[Before-and-after object lists]
::::
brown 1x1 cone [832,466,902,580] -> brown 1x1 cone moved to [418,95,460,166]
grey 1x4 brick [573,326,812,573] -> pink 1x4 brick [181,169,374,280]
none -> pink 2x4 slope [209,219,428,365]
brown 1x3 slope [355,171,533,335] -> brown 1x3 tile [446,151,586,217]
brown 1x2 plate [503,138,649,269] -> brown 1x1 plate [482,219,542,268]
::::
**WORK REQUIRED:**
Output every record above in full, exactly as it reads.

**EXPECTED OUTPUT:**
brown 1x1 cone [832,466,902,580] -> brown 1x1 cone moved to [418,95,460,166]
grey 1x4 brick [573,326,812,573] -> pink 1x4 brick [181,169,374,280]
none -> pink 2x4 slope [209,219,428,365]
brown 1x3 slope [355,171,533,335] -> brown 1x3 tile [446,151,586,217]
brown 1x2 plate [503,138,649,269] -> brown 1x1 plate [482,219,542,268]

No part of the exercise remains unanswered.